— Start of RECORDS PROVIDED —
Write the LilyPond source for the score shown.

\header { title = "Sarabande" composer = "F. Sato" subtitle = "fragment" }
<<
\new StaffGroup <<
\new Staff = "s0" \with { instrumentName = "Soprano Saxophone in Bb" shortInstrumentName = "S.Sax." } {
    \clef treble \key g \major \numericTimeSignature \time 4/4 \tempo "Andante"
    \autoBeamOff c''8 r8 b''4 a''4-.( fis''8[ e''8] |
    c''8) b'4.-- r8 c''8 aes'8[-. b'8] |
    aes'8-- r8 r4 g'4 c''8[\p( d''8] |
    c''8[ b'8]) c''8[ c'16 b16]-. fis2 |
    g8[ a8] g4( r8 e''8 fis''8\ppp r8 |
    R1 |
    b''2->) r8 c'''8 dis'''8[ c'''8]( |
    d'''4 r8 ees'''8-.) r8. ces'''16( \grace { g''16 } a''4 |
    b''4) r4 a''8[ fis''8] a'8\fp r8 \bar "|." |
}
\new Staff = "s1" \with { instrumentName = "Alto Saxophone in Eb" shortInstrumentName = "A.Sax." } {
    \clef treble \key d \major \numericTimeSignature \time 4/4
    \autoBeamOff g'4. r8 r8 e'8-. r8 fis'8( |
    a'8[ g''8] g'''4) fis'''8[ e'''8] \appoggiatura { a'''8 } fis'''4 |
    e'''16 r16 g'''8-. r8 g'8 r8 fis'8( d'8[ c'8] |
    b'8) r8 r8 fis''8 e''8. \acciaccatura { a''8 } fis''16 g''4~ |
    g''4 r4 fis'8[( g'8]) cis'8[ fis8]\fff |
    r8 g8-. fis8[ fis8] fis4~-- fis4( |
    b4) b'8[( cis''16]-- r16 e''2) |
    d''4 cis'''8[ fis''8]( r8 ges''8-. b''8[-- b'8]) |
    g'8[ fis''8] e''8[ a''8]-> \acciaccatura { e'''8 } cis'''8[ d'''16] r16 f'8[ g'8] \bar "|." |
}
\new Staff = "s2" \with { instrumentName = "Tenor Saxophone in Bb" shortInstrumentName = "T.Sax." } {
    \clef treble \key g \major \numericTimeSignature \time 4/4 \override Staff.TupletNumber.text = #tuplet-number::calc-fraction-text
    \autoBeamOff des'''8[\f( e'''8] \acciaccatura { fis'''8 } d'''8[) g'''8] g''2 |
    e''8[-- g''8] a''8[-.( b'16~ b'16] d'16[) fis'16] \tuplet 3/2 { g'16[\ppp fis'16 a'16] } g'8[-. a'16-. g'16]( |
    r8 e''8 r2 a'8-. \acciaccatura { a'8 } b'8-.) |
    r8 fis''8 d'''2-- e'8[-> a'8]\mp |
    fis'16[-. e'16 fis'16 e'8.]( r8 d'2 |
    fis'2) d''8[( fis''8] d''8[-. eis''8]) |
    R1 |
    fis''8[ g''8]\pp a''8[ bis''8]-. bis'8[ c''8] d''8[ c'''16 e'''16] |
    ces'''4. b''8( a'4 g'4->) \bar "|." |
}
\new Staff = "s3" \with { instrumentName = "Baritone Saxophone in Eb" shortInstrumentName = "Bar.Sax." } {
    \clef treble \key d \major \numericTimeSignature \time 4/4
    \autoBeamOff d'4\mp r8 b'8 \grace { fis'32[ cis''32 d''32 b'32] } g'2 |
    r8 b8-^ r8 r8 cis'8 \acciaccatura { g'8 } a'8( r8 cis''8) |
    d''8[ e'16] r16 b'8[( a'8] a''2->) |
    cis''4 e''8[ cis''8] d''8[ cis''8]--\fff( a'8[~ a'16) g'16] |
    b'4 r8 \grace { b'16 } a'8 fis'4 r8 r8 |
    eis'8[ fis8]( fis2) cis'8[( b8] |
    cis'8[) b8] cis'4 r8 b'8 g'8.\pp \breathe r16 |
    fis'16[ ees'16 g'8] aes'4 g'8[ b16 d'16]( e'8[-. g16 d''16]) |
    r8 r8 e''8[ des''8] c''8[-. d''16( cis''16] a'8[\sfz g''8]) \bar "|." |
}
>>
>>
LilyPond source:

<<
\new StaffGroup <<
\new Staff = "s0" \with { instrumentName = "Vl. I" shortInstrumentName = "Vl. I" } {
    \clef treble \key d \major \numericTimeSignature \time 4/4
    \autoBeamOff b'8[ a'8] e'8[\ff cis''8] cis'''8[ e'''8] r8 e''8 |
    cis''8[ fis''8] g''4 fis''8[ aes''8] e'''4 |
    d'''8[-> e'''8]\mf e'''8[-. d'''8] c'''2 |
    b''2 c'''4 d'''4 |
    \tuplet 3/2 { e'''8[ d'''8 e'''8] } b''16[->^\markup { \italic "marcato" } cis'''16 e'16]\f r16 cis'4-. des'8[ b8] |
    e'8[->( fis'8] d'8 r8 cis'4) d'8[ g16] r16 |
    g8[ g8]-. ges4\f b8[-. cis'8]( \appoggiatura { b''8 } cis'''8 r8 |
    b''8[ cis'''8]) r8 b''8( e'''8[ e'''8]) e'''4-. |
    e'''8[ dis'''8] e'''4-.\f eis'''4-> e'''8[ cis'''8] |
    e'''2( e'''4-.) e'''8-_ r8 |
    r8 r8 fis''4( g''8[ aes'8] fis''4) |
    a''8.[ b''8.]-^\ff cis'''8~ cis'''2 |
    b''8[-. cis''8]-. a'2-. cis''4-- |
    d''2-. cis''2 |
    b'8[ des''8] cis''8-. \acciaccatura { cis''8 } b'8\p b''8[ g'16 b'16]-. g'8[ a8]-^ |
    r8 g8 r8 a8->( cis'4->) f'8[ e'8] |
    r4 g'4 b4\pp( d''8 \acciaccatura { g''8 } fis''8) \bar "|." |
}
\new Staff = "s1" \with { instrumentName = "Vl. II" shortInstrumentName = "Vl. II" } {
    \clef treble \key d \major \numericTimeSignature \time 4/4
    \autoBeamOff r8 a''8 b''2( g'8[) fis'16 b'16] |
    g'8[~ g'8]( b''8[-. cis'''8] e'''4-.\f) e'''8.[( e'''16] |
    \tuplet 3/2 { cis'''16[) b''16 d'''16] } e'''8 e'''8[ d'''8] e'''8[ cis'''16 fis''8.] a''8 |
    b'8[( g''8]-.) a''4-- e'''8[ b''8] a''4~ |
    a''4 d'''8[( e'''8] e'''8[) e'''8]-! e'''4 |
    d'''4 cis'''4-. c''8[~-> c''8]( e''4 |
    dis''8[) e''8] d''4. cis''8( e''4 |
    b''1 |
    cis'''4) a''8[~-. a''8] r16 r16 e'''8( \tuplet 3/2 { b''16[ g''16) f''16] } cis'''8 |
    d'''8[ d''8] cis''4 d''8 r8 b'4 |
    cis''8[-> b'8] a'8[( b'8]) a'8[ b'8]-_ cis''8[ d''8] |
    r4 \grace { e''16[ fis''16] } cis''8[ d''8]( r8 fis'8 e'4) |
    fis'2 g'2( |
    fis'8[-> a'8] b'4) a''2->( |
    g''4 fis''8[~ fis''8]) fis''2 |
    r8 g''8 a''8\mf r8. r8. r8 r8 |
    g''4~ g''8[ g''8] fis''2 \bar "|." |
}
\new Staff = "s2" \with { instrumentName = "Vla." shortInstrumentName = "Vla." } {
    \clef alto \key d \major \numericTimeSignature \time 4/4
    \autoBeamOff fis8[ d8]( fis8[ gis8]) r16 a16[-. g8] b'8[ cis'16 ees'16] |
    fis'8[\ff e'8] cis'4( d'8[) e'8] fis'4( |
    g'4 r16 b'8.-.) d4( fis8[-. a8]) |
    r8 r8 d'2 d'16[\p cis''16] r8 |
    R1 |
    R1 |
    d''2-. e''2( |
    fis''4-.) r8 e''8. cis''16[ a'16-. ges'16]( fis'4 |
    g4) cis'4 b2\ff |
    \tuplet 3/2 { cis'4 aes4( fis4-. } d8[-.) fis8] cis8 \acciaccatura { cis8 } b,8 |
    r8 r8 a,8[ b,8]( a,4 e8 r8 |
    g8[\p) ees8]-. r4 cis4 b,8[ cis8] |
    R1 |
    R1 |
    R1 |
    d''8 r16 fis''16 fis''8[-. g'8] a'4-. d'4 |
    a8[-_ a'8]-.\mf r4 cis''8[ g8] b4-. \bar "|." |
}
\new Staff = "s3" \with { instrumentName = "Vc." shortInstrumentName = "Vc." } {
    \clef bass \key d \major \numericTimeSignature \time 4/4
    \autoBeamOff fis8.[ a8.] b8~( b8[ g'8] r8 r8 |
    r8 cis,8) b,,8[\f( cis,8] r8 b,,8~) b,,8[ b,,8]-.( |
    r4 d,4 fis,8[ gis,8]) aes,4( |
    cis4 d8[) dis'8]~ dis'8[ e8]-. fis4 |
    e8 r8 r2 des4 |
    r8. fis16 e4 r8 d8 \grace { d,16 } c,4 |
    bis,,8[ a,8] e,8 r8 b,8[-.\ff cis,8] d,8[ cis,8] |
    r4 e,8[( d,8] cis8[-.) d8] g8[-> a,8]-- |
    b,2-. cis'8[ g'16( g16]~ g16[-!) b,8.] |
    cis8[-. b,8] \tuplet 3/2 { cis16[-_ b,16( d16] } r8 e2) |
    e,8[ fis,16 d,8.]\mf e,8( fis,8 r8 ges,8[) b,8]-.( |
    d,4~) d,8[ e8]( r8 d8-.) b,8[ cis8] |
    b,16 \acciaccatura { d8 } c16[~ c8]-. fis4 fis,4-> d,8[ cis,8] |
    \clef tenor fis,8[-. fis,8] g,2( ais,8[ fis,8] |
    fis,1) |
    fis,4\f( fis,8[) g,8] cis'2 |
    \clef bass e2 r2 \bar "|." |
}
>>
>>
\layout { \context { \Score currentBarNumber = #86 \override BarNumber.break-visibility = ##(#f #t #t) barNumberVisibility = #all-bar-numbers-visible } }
— End of RECORDS PROVIDED —
# [REQUIRED WORK]
Locate each line in the items above that contains the word "source", and copy every such line.

# [TASK RESULT]
Write the LilyPond source for the score shown.
LilyPond source:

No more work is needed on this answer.